● **Data shown**:
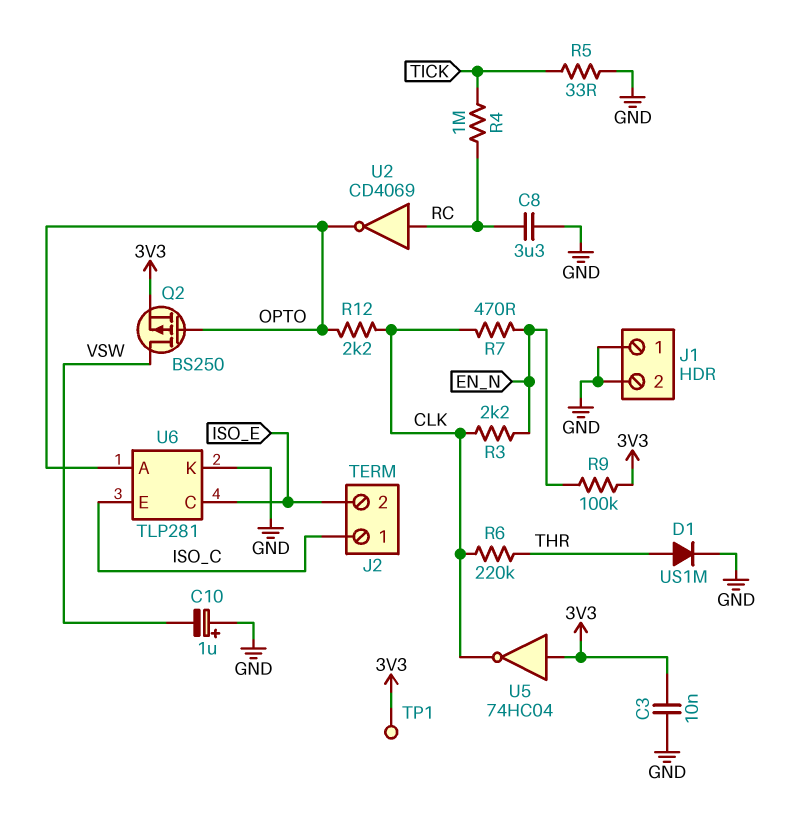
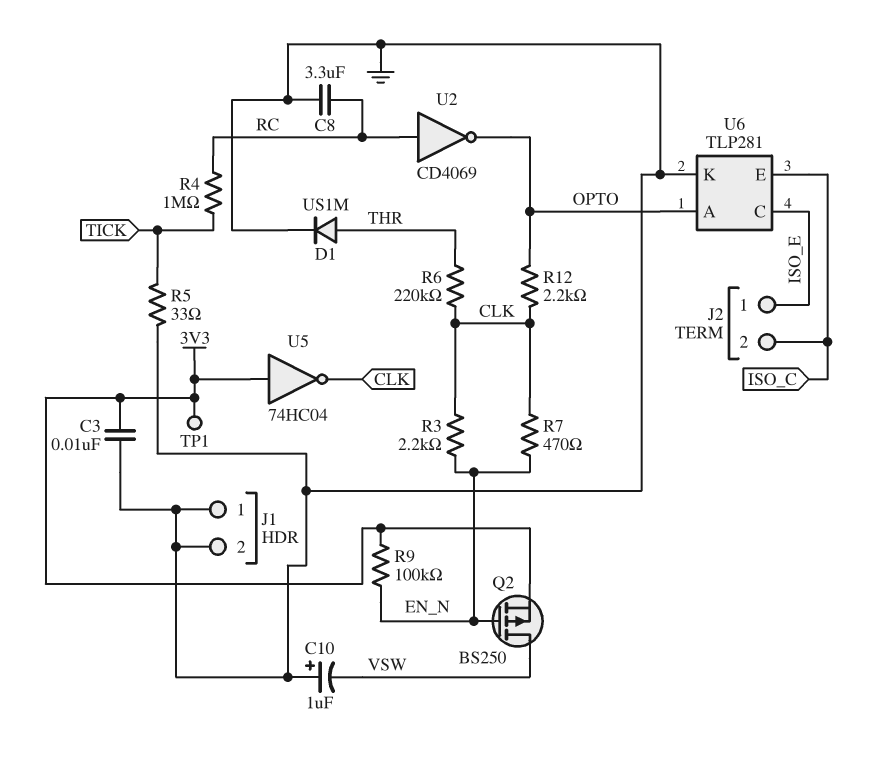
J2 pin 1: ISO_C -> ISO_E
J2 pin 2: ISO_E -> ISO_C
Q2: PMOS BS250 (G OPTO, D VSW, S 3V3) -> PMOS BS250 (G EN_N, D VSW, S 3V3)

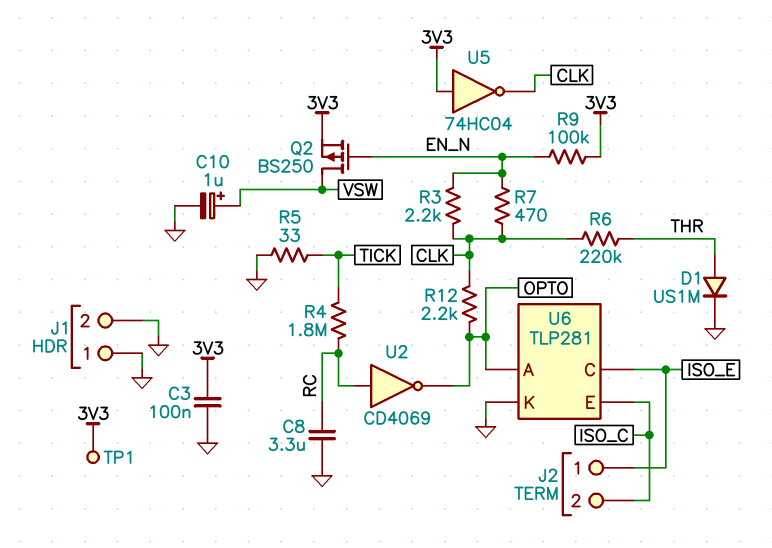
C3: 10nF (3V3, GND) -> 100nF (3V3, GND)
C10: 1uF (plus GND, minus VSW) -> 1uF (plus VSW, minus GND)
R4: 1M (RC, TICK) -> 1.8M (RC, TICK)

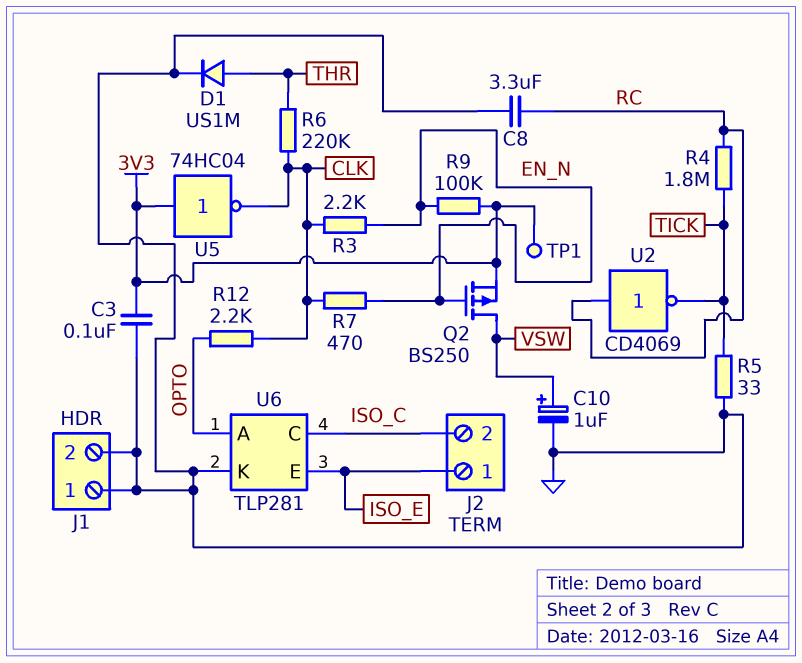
U2: NOT CD4069 (in RC, out OPTO) -> NOT CD4069 (in RC, out TICK)
U6 pin C: ISO_E -> ISO_C
U6 pin E: ISO_C -> ISO_E

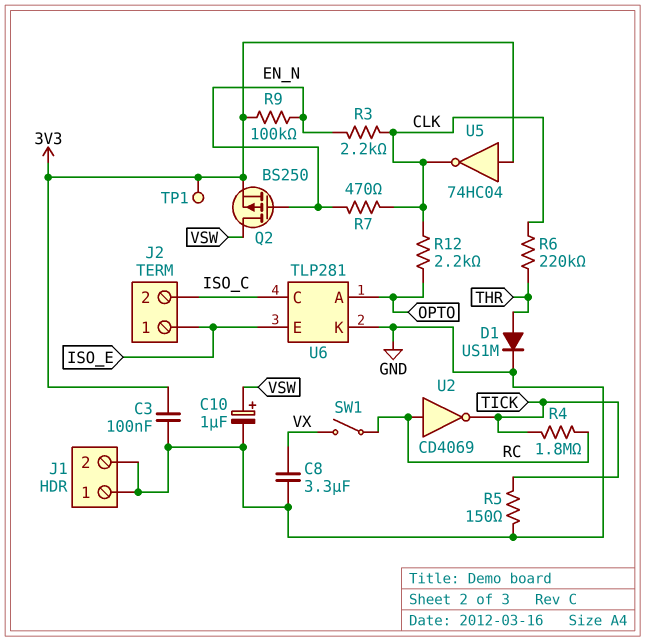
C8: 3.3uF (GND, RC) -> 3.3uF (GND, VX)
R5: 33 (GND, TICK) -> 150 (GND, TICK)
SW1: none -> switch (RC, VX)

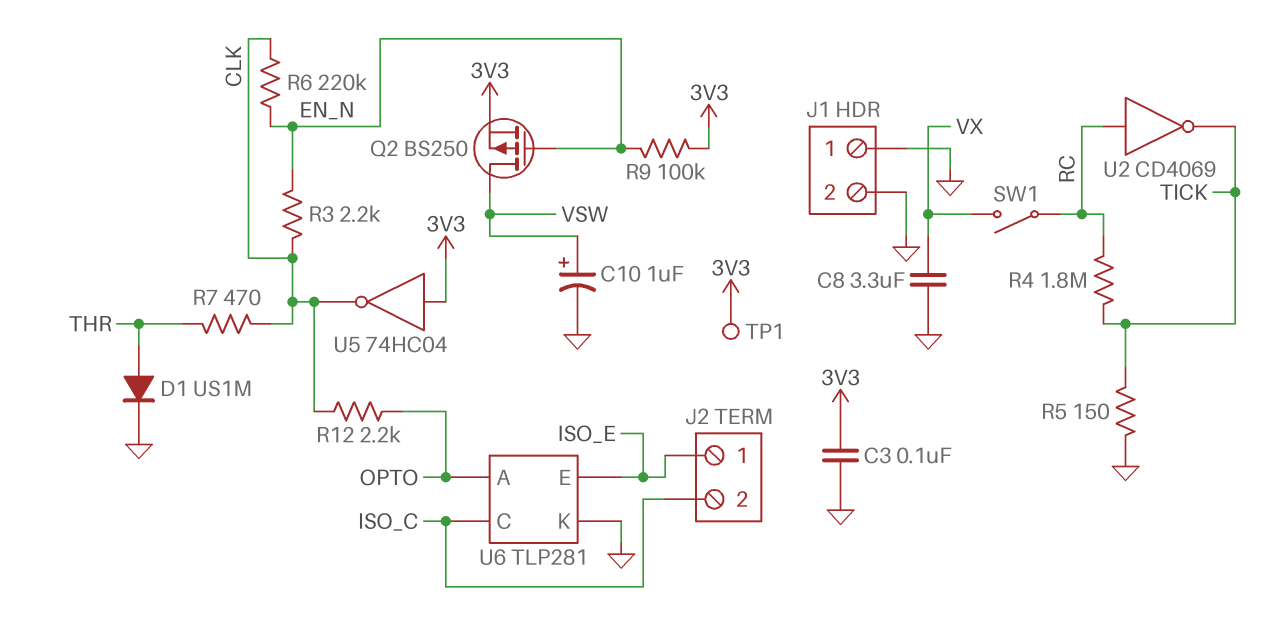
R6: 220k (CLK, THR) -> 220k (CLK, EN_N)
R7: 470 (CLK, EN_N) -> 470 (CLK, THR)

● **Exercise**:
All that is needed is the span from the line with "R4: 1M (RC, TICK) -> 1.8M (RC, TICK)" through the last line of the material above, reproduced exactly and free of pictures.

● **Answer section**:
R4: 1M (RC, TICK) -> 1.8M (RC, TICK)

U2: NOT CD4069 (in RC, out OPTO) -> NOT CD4069 (in RC, out TICK)
U6 pin C: ISO_E -> ISO_C
U6 pin E: ISO_C -> ISO_E

C8: 3.3uF (GND, RC) -> 3.3uF (GND, VX)
R5: 33 (GND, TICK) -> 150 (GND, TICK)
SW1: none -> switch (RC, VX)

R6: 220k (CLK, THR) -> 220k (CLK, EN_N)
R7: 470 (CLK, EN_N) -> 470 (CLK, THR)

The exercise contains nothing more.